[Task item]
You are asked to reproduce the listing exactly and to omit its pictures.

[Data]
^^^^^^^^^^^^^^^^

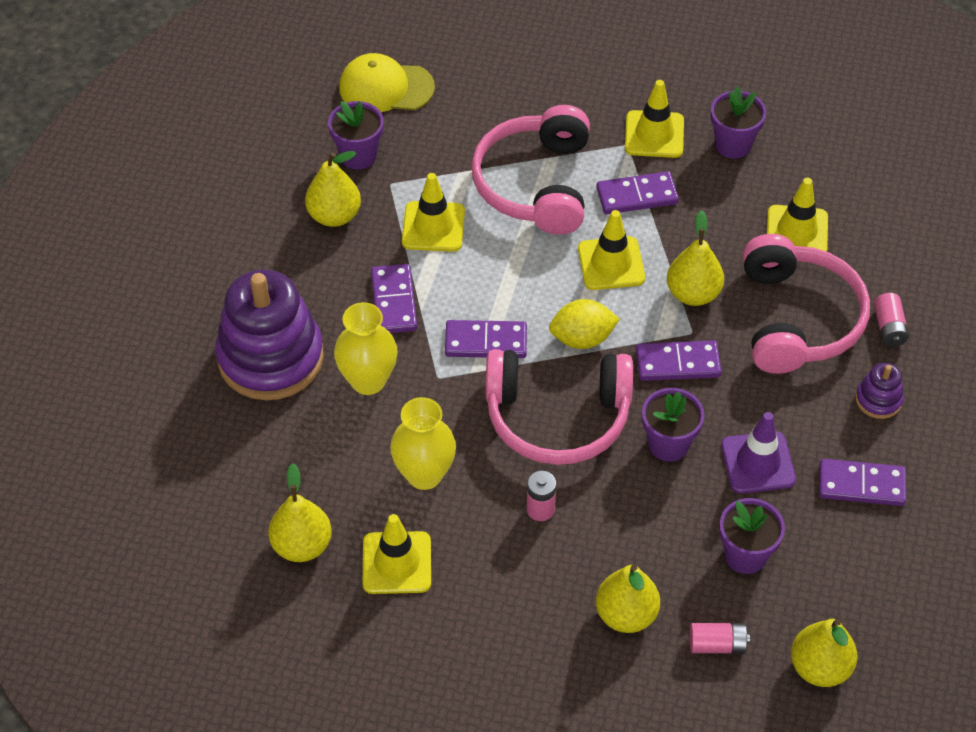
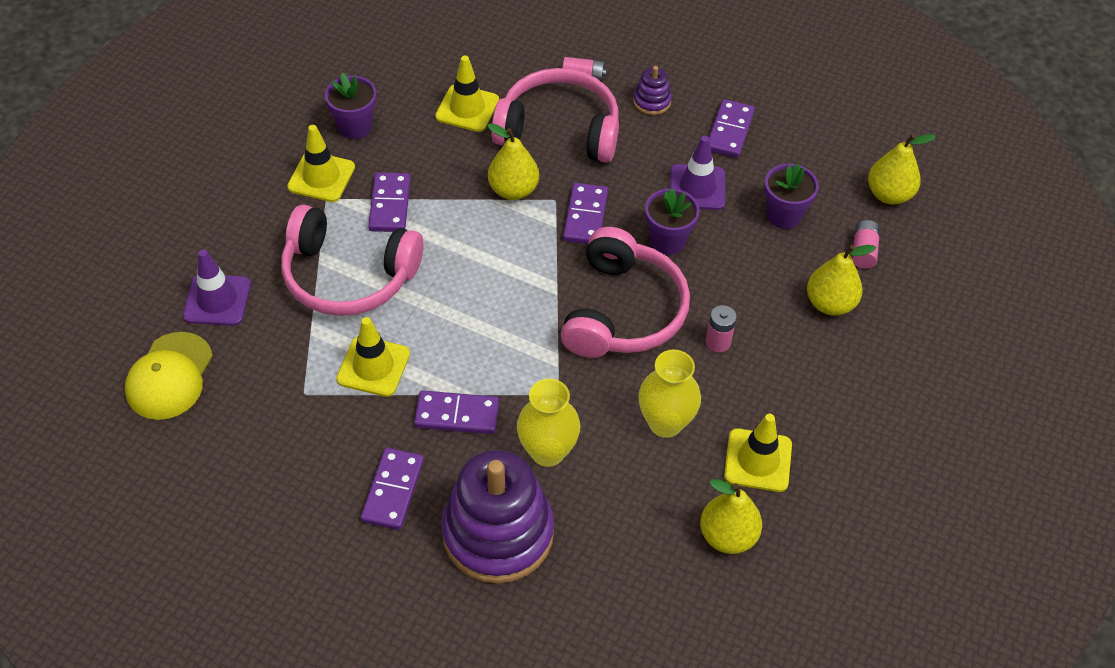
camera: 80 degrees left, 0 degrees up
yellow pear [305,151,361,227] -> none
purple flower pot [328,101,384,170] -> none
purple domino [445,320,527,358] -> purple domino moved to [361,448,424,530]
yellow lemon [549,299,620,349] -> none
yellow traffic cone [578,210,645,290] -> none
none -> purple traffic cone [183,250,251,326]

^^^^^^^^^^^^^^^^

[Answer box]
camera: 80 degrees left, 0 degrees up
yellow pear [305,151,361,227] -> none
purple flower pot [328,101,384,170] -> none
purple domino [445,320,527,358] -> purple domino moved to [361,448,424,530]
yellow lemon [549,299,620,349] -> none
yellow traffic cone [578,210,645,290] -> none
none -> purple traffic cone [183,250,251,326]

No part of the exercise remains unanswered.